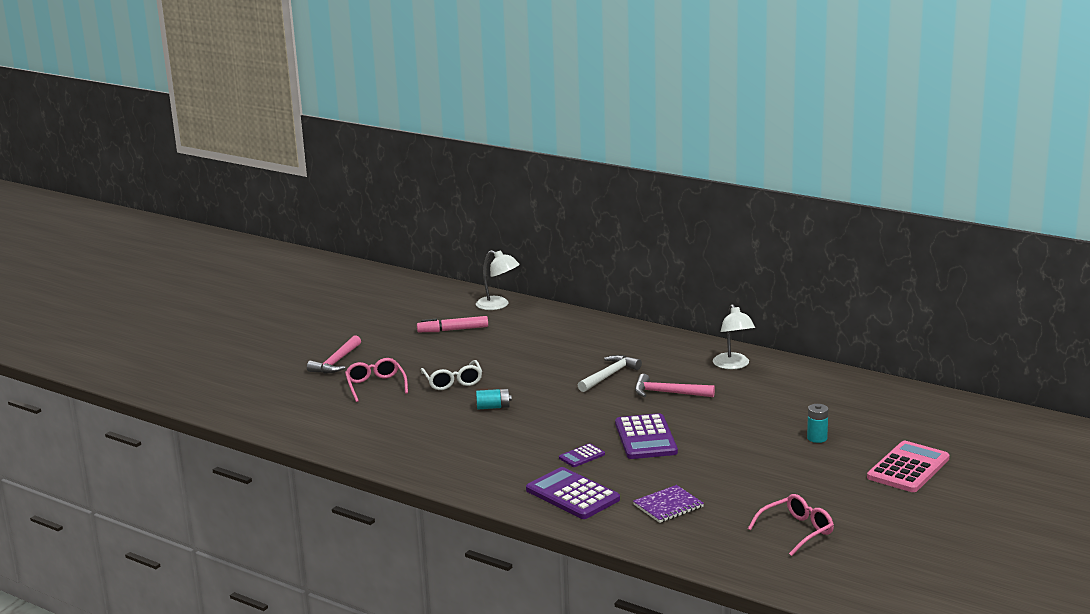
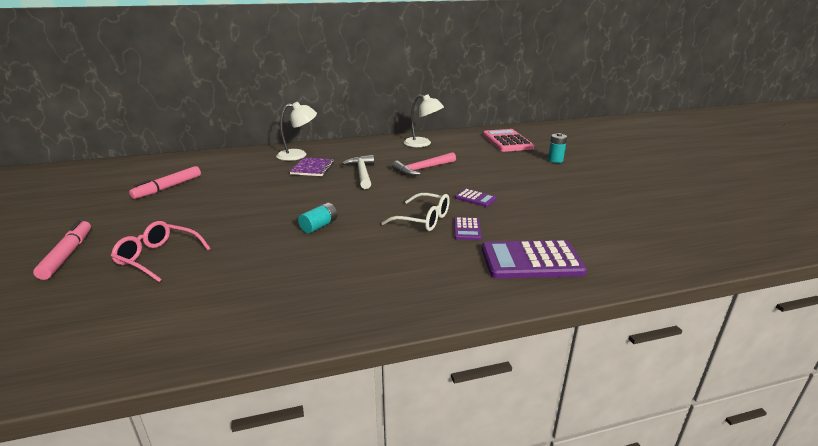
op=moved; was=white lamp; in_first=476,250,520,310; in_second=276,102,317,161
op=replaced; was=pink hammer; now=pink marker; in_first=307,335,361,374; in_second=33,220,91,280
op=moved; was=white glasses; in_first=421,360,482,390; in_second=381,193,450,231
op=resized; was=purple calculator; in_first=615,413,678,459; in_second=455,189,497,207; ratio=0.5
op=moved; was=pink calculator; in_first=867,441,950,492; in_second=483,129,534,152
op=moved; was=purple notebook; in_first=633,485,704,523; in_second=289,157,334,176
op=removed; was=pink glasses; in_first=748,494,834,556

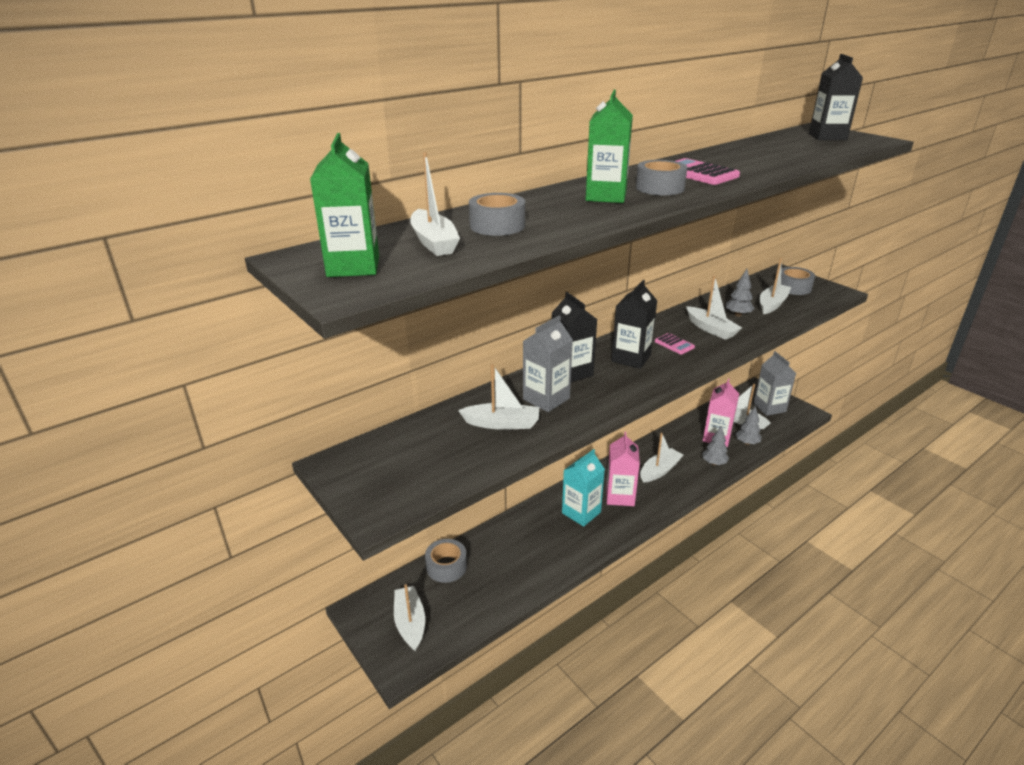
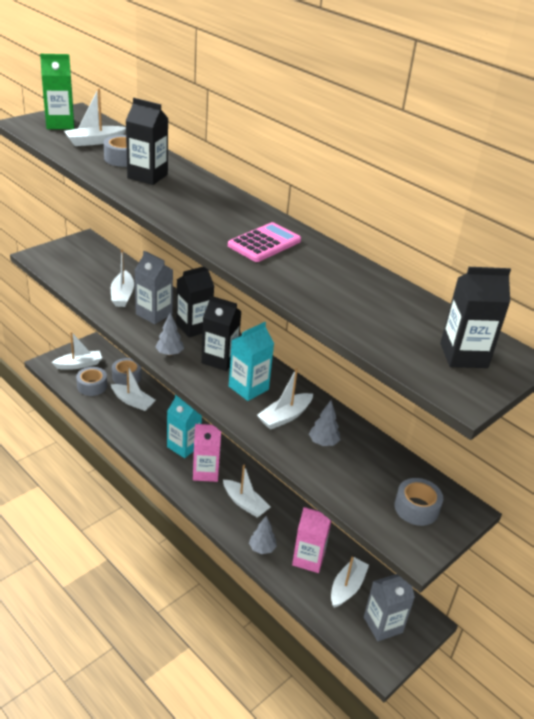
op=removed; was=green carton; in_first=586,90,633,203
op=moved; was=grey tape; in_first=636,160,687,195; in_second=76,367,107,396
op=moved; was=white boat; in_first=760,258,791,314; in_second=111,365,156,411
op=replaced; was=pink calculator; now=turquoise carton; in_first=655,333,695,354; in_second=229,322,274,401
op=moved; was=grey tree; in_first=735,406,762,445; in_second=155,312,184,356
op=added; now=black carton; in_second=126,98,168,185

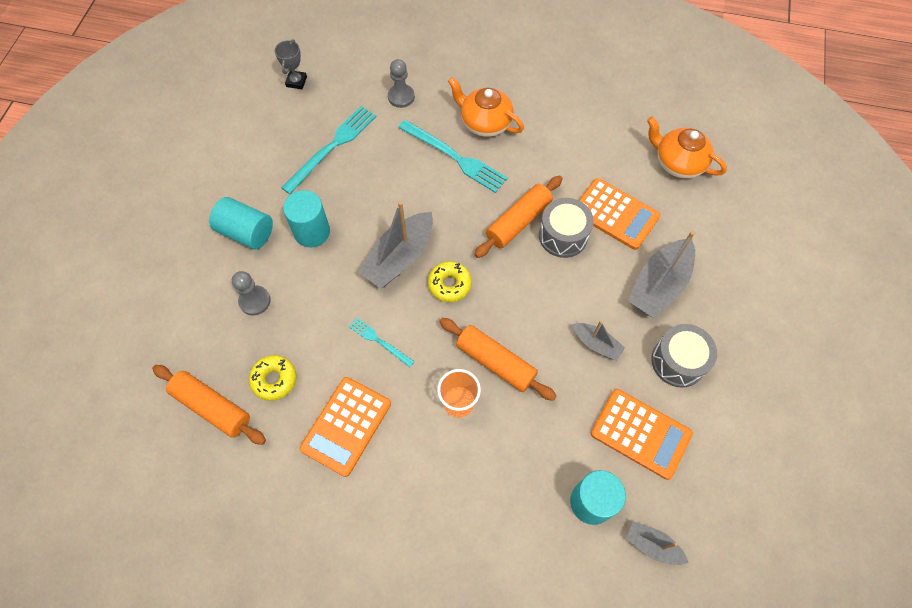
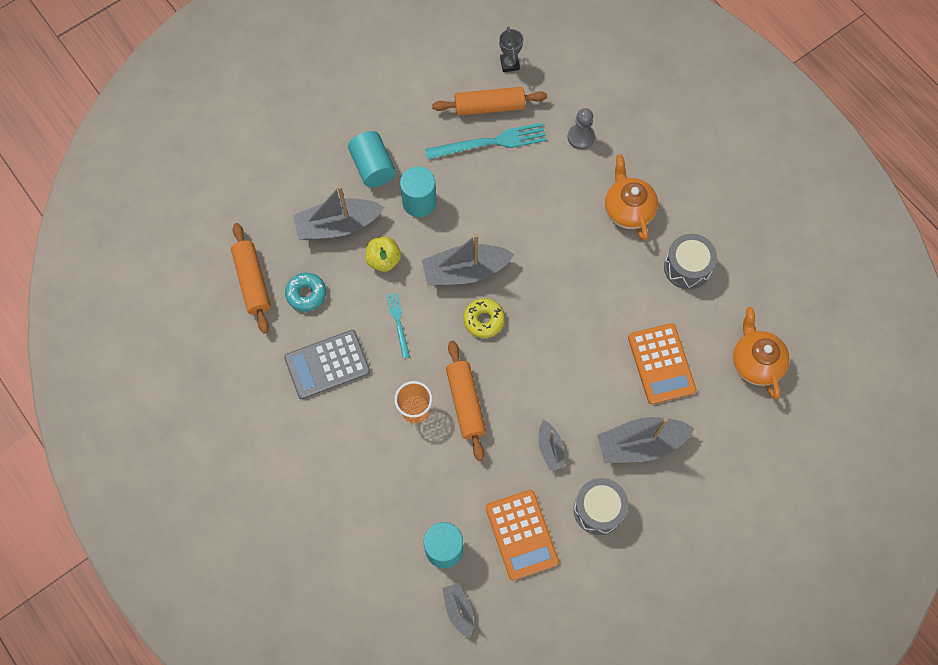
op=turned; was=grey trophy; in_first=274,39,307,89; in_second=499,27,524,72; clockwise=-60
op=removed; was=turquoise fork; in_first=398,120,508,193
op=moved; was=orange rolling pin; in_first=474,176,563,258; in_second=432,87,547,116
op=moved; was=grey drum; in_first=539,198,594,258; in_second=664,234,717,290
op=replaced; was=grey pawn; now=grey boat; in_first=232,271,271,316; in_second=293,185,384,240
op=recoloured; was=yellow donut; now=turquoise donut; in_first=249,355,297,401; in_second=285,273,326,312
op=recoloured; was=orange calculator; now=grey calculator; in_first=299,377,391,477; in_second=284,330,370,399
op=added; now=yellow apple; in_second=365,237,401,272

_Assignment:_ Could you copy the lines above exactly and skip the images?

_Result below:_
op=moved; was=white lamp; in_first=476,250,520,310; in_second=276,102,317,161
op=replaced; was=pink hammer; now=pink marker; in_first=307,335,361,374; in_second=33,220,91,280
op=moved; was=white glasses; in_first=421,360,482,390; in_second=381,193,450,231
op=resized; was=purple calculator; in_first=615,413,678,459; in_second=455,189,497,207; ratio=0.5
op=moved; was=pink calculator; in_first=867,441,950,492; in_second=483,129,534,152
op=moved; was=purple notebook; in_first=633,485,704,523; in_second=289,157,334,176
op=removed; was=pink glasses; in_first=748,494,834,556

op=removed; was=green carton; in_first=586,90,633,203
op=moved; was=grey tape; in_first=636,160,687,195; in_second=76,367,107,396
op=moved; was=white boat; in_first=760,258,791,314; in_second=111,365,156,411
op=replaced; was=pink calculator; now=turquoise carton; in_first=655,333,695,354; in_second=229,322,274,401
op=moved; was=grey tree; in_first=735,406,762,445; in_second=155,312,184,356
op=added; now=black carton; in_second=126,98,168,185

op=turned; was=grey trophy; in_first=274,39,307,89; in_second=499,27,524,72; clockwise=-60
op=removed; was=turquoise fork; in_first=398,120,508,193
op=moved; was=orange rolling pin; in_first=474,176,563,258; in_second=432,87,547,116
op=moved; was=grey drum; in_first=539,198,594,258; in_second=664,234,717,290
op=replaced; was=grey pawn; now=grey boat; in_first=232,271,271,316; in_second=293,185,384,240
op=recoloured; was=yellow donut; now=turquoise donut; in_first=249,355,297,401; in_second=285,273,326,312
op=recoloured; was=orange calculator; now=grey calculator; in_first=299,377,391,477; in_second=284,330,370,399
op=added; now=yellow apple; in_second=365,237,401,272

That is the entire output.